*WHAT YOU ARE ASKED TO DO*. Pictures stay out; everything else in the records gets transcribed exactly.

*SUPPLIED RECORDS*.
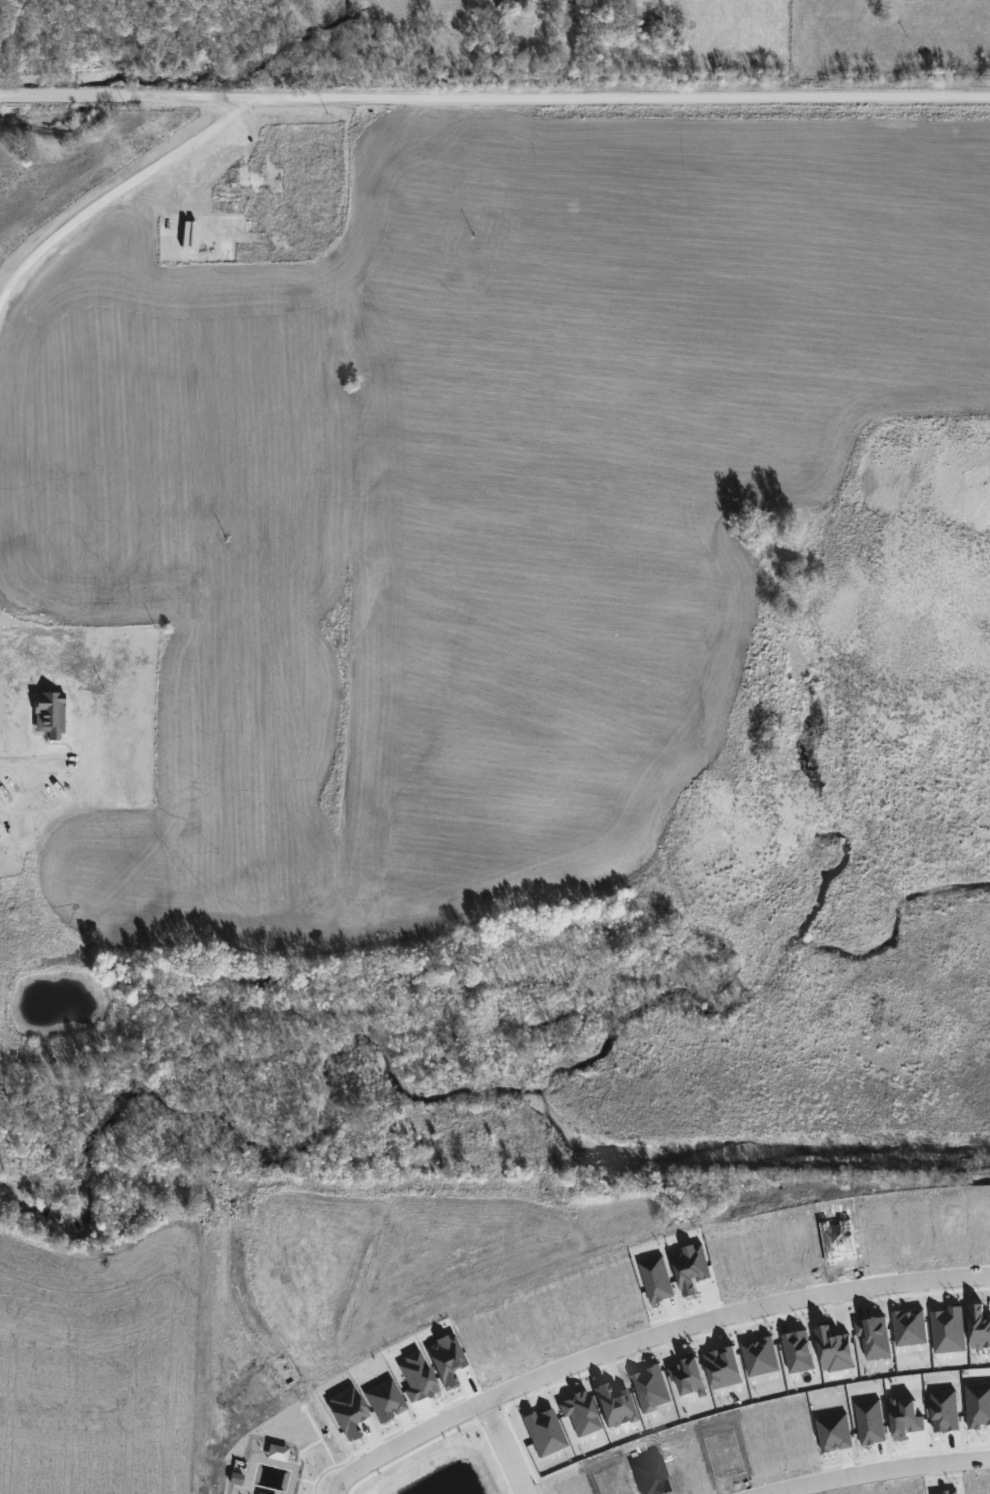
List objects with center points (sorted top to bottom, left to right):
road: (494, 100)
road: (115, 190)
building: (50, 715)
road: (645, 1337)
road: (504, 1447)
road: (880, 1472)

*WRITTEN RESPONSE*.
List objects with center points (sorted top to bottom, left to right):
road: (494, 100)
road: (115, 190)
building: (50, 715)
road: (645, 1337)
road: (504, 1447)
road: (880, 1472)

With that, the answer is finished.